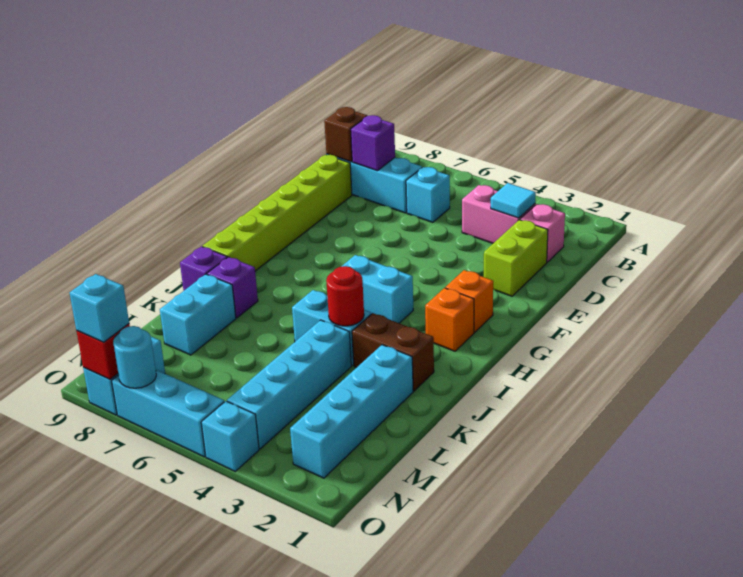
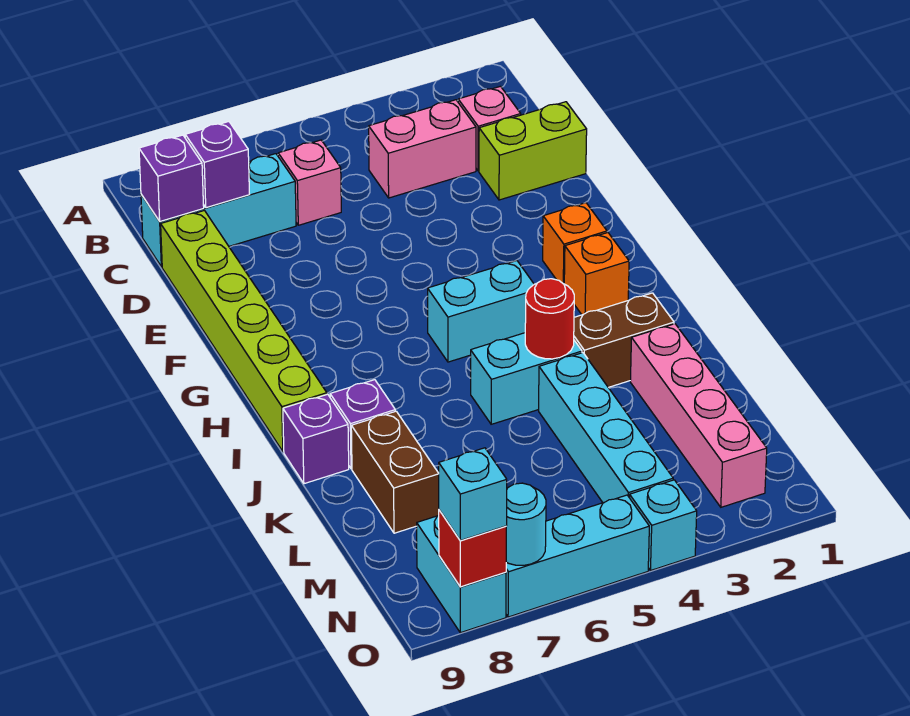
cyan tile C3 level 2 -> none
cyan brick C6 level 1 -> pink brick C6 level 1
brown brick C9 level 2 -> purple brick C9 level 2
lime brick D2:E2 level 1 -> lime brick D1:D2 level 1
cyan brick K2:N2 level 1 -> pink brick K2:N2 level 1
cyan brick K8:L8 level 1 -> brown brick K8:L8 level 1

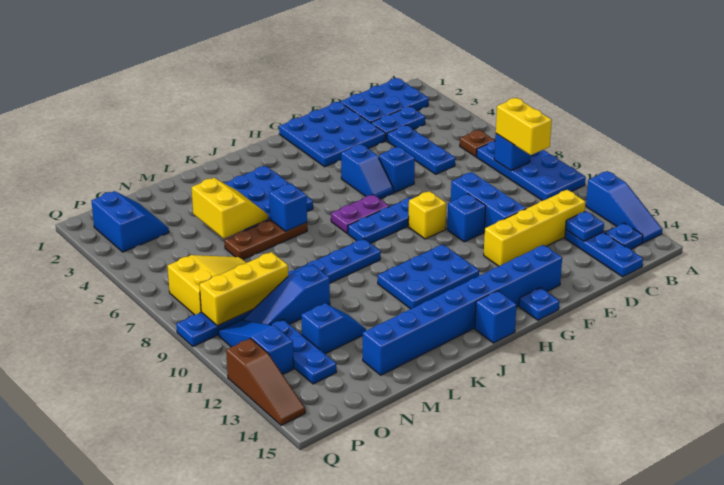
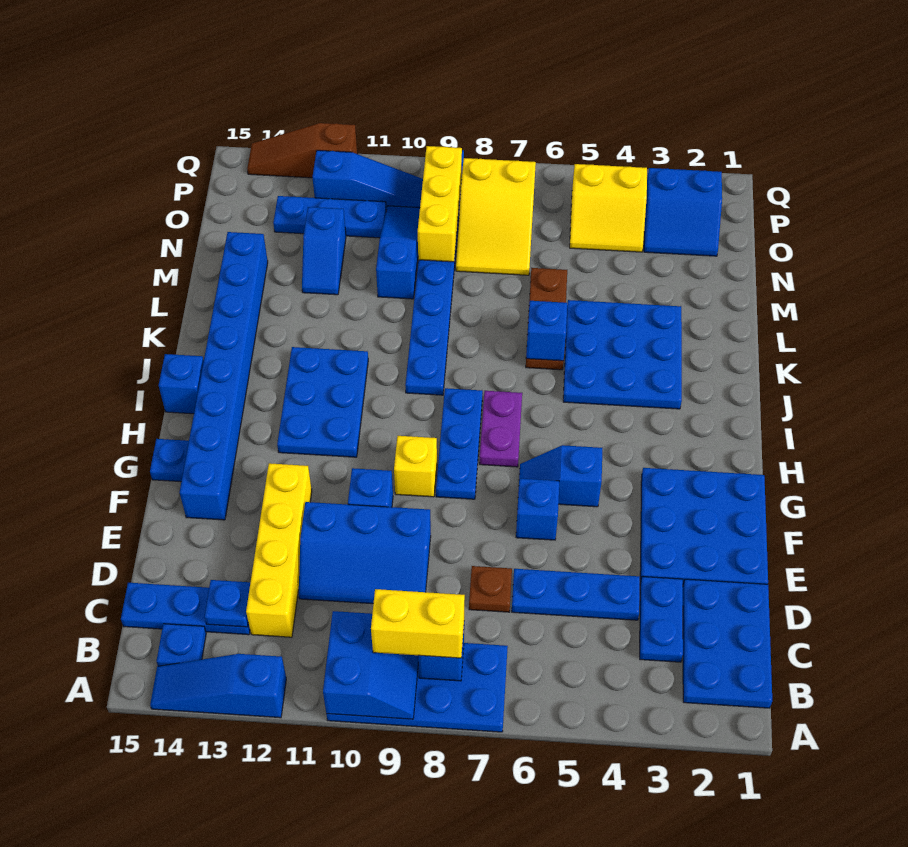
none -> blue slope A9:B10 level 2 top 10
brown plate B6 level 1 -> brown plate D7 level 1
yellow slope L4:M5 level 2 top M -> yellow slope O4:P5 level 1 top P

● **REQUIREMENT**:
Each record above is to be copied out exactly; its pictures are not.

● **RESULT**:
cyan tile C3 level 2 -> none
cyan brick C6 level 1 -> pink brick C6 level 1
brown brick C9 level 2 -> purple brick C9 level 2
lime brick D2:E2 level 1 -> lime brick D1:D2 level 1
cyan brick K2:N2 level 1 -> pink brick K2:N2 level 1
cyan brick K8:L8 level 1 -> brown brick K8:L8 level 1

none -> blue slope A9:B10 level 2 top 10
brown plate B6 level 1 -> brown plate D7 level 1
yellow slope L4:M5 level 2 top M -> yellow slope O4:P5 level 1 top P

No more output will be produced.